▶ _Your instructions_: Transcribe the data below verbatim from the line with "none -> tan round brick E6:F7 level 1" to the line with "tan brick N8:N10". Include both of those lines.

╭──

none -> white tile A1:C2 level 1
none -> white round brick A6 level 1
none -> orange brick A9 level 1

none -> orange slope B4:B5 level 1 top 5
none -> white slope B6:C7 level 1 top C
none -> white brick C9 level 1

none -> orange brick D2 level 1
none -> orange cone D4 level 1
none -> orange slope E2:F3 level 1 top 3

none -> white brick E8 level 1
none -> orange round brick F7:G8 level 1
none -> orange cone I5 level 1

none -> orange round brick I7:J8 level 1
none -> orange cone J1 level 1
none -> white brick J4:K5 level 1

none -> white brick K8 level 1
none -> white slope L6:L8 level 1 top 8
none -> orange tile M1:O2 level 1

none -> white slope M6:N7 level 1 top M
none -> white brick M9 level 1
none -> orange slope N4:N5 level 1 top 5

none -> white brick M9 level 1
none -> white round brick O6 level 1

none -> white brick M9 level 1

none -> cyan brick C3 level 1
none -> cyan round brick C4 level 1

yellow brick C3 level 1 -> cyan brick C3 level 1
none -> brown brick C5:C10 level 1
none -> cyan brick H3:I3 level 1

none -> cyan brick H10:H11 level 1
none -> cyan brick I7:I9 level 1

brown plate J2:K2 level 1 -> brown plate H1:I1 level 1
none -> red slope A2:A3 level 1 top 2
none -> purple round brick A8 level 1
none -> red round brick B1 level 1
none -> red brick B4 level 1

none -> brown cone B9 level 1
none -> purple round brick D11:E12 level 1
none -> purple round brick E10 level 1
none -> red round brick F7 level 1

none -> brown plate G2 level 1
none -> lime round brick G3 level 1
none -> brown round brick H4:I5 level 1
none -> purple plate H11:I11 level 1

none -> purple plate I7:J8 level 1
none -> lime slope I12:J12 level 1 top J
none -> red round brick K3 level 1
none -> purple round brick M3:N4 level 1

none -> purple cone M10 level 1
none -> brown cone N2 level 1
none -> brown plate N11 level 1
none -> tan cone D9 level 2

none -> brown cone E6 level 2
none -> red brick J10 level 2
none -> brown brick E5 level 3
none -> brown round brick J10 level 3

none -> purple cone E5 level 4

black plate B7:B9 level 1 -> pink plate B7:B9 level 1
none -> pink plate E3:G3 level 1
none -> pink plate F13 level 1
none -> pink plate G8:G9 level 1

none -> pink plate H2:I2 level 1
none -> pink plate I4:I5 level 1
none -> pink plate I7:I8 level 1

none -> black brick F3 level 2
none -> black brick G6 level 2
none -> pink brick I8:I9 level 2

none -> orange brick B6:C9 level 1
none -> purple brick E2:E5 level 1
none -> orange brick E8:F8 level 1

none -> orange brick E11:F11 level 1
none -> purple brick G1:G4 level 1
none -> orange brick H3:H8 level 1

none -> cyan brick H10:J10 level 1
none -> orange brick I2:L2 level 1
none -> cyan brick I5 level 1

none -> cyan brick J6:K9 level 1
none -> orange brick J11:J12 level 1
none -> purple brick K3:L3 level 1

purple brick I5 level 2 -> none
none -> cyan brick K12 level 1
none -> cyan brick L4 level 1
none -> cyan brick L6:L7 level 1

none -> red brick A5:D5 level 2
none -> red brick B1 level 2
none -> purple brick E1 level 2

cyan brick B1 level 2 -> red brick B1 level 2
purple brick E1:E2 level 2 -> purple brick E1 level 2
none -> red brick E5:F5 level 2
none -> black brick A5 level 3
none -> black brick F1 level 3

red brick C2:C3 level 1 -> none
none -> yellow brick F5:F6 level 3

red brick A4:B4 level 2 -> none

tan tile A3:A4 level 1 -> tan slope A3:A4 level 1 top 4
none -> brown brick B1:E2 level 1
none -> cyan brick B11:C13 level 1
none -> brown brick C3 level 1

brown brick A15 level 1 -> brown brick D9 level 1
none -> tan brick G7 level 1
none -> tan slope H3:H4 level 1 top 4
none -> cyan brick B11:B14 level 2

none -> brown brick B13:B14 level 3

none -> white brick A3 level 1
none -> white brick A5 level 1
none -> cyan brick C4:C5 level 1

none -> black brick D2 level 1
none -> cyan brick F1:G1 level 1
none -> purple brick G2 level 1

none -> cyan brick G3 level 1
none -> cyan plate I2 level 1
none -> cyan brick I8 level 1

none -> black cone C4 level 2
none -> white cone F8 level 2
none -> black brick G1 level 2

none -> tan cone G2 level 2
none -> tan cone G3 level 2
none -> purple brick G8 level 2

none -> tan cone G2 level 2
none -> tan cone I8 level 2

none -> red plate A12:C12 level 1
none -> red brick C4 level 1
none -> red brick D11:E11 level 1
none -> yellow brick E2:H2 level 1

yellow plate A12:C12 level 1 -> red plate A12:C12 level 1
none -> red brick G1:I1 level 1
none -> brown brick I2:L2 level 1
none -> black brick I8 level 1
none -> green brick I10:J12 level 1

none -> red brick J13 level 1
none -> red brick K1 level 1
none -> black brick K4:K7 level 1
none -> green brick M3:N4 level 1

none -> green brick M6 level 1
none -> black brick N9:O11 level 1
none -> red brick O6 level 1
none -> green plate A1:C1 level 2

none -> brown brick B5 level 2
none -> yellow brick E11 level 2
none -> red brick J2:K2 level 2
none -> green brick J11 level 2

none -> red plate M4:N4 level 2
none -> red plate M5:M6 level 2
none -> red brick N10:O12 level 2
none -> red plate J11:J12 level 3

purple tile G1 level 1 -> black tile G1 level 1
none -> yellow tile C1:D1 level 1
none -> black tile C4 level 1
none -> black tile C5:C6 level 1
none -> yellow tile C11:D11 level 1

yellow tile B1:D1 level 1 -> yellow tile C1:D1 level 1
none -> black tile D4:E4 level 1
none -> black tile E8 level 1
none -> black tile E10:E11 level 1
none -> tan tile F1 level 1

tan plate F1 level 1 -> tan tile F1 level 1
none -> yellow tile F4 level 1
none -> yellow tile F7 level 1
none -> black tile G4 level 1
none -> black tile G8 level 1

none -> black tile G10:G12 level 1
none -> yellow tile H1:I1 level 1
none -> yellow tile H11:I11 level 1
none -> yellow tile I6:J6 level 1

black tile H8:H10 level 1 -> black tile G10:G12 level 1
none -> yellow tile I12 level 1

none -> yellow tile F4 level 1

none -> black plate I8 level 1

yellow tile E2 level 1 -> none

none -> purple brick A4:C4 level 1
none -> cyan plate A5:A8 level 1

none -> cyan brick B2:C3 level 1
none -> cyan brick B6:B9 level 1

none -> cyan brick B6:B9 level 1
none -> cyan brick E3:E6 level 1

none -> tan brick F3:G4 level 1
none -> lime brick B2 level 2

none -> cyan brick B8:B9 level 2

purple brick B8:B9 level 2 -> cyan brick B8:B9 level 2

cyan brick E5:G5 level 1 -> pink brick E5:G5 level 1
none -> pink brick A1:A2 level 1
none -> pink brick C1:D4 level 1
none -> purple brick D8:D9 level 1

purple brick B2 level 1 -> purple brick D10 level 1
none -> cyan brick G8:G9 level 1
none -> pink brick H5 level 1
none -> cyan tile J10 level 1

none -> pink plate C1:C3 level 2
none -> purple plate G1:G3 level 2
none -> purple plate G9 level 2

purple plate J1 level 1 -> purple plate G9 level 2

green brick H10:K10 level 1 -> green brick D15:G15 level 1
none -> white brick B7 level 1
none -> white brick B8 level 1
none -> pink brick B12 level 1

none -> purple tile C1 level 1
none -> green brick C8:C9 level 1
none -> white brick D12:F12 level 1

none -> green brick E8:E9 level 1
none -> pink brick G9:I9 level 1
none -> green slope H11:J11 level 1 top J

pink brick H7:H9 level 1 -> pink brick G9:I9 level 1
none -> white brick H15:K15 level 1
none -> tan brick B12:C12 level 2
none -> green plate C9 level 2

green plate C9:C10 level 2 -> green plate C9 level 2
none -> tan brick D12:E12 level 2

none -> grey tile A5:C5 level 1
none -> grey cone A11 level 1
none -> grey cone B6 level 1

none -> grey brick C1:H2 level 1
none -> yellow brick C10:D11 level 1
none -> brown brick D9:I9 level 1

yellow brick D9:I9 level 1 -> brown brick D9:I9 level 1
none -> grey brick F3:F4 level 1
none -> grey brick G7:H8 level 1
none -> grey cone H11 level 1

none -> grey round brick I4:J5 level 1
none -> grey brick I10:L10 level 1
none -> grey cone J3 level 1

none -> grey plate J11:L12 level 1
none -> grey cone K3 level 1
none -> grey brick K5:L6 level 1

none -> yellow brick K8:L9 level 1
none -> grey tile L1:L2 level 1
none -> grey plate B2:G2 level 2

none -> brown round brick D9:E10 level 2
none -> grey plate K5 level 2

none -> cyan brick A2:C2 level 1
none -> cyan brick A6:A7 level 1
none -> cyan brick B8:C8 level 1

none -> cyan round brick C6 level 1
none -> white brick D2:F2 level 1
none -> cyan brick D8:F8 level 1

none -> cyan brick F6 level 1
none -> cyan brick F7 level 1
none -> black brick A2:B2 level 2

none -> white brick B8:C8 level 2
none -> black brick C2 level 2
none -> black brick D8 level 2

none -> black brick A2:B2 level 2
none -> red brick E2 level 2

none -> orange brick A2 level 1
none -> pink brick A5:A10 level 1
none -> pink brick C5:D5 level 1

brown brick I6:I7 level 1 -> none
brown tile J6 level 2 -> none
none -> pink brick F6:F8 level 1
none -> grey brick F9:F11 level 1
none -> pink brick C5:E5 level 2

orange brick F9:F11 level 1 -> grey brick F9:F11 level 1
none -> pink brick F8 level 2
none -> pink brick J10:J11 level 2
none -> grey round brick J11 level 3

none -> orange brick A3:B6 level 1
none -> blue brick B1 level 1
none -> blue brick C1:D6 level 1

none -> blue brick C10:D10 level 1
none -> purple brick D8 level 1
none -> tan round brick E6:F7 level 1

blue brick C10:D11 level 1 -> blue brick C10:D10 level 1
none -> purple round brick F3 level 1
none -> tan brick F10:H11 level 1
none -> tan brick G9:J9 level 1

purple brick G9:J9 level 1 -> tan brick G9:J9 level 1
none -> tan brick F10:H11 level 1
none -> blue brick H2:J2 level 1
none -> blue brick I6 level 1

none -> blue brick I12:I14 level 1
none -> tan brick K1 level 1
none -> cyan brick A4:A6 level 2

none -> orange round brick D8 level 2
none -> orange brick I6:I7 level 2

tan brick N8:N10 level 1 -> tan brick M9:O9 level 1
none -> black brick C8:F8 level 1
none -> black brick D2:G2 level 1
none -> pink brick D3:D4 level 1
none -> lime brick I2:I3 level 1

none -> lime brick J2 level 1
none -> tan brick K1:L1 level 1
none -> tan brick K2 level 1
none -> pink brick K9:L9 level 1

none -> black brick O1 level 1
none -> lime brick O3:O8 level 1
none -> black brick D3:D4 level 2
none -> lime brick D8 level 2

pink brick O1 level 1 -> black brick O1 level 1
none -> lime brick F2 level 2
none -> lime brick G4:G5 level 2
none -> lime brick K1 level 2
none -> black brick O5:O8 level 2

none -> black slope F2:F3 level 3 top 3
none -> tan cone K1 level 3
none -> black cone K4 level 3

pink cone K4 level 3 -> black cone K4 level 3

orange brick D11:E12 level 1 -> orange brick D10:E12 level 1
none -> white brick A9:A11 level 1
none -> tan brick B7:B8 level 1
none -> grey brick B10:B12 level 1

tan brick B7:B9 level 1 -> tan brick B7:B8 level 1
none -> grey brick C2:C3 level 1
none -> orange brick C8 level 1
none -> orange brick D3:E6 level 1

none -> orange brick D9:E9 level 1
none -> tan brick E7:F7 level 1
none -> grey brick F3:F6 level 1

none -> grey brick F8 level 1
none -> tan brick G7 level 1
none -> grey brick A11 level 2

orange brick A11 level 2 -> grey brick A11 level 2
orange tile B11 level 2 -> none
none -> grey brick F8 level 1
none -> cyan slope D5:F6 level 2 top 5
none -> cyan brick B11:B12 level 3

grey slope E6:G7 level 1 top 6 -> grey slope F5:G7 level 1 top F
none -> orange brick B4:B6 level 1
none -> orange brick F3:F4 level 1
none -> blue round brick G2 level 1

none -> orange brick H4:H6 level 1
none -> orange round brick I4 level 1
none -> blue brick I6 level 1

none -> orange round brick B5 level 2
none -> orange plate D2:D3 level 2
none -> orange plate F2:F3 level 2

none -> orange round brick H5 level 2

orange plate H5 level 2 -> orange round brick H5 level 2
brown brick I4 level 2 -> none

╰──

▶ _Response below_:
none -> tan round brick E6:F7 level 1

blue brick C10:D11 level 1 -> blue brick C10:D10 level 1
none -> purple round brick F3 level 1
none -> tan brick F10:H11 level 1
none -> tan brick G9:J9 level 1

purple brick G9:J9 level 1 -> tan brick G9:J9 level 1
none -> tan brick F10:H11 level 1
none -> blue brick H2:J2 level 1
none -> blue brick I6 level 1

none -> blue brick I12:I14 level 1
none -> tan brick K1 level 1
none -> cyan brick A4:A6 level 2

none -> orange round brick D8 level 2
none -> orange brick I6:I7 level 2

tan brick N8:N10 level 1 -> tan brick M9:O9 level 1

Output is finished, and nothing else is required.